[Problem to solve]
From the line containing "TP1: test point (GND) -> none" to the end of the records, print every line exactly, both ends included, and leave out the pictures.

[Difference listings]
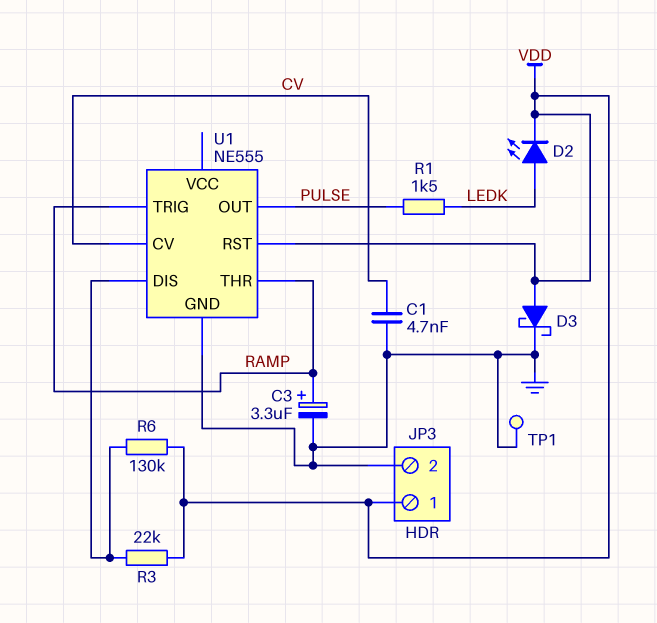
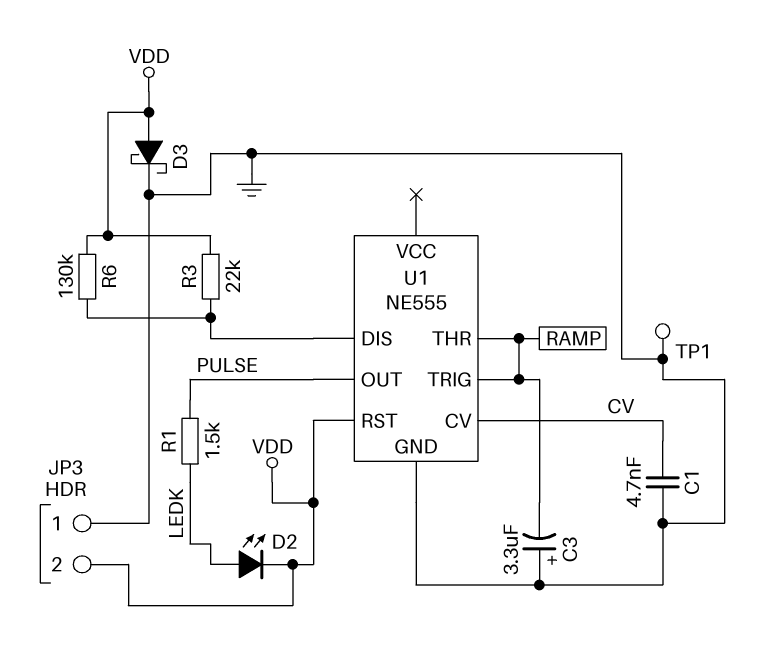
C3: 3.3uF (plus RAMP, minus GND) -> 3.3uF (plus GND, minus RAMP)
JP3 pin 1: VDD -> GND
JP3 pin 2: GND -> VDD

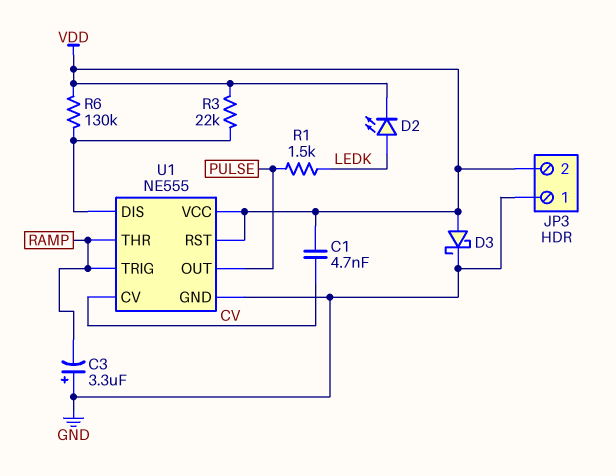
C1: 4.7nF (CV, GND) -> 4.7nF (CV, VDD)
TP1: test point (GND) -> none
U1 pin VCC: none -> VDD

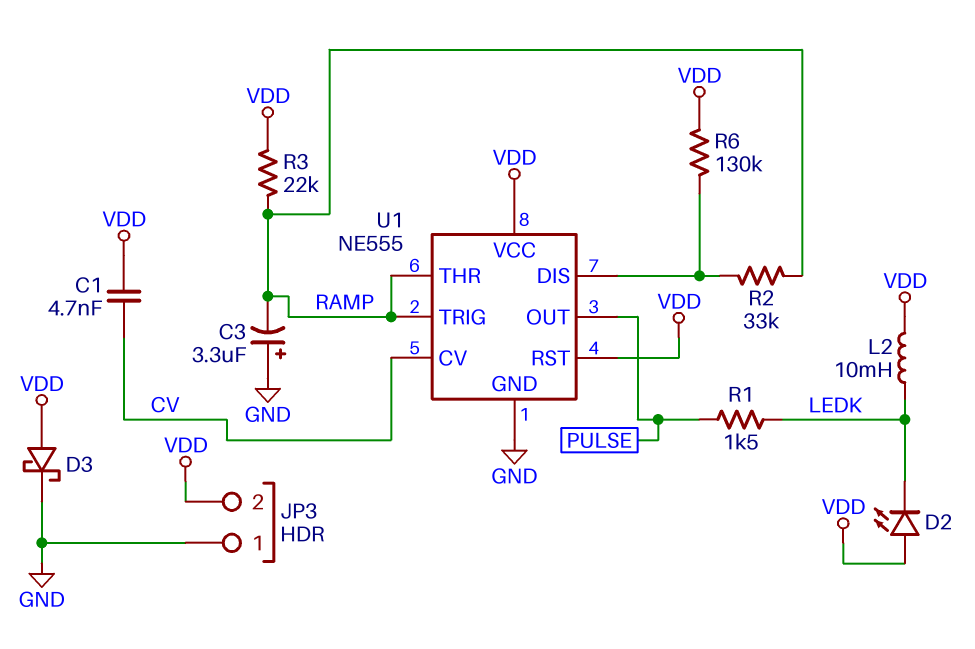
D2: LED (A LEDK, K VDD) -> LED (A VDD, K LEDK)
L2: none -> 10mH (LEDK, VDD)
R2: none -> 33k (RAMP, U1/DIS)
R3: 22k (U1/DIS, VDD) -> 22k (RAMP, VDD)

[Answer section]
TP1: test point (GND) -> none
U1 pin VCC: none -> VDD

D2: LED (A LEDK, K VDD) -> LED (A VDD, K LEDK)
L2: none -> 10mH (LEDK, VDD)
R2: none -> 33k (RAMP, U1/DIS)
R3: 22k (U1/DIS, VDD) -> 22k (RAMP, VDD)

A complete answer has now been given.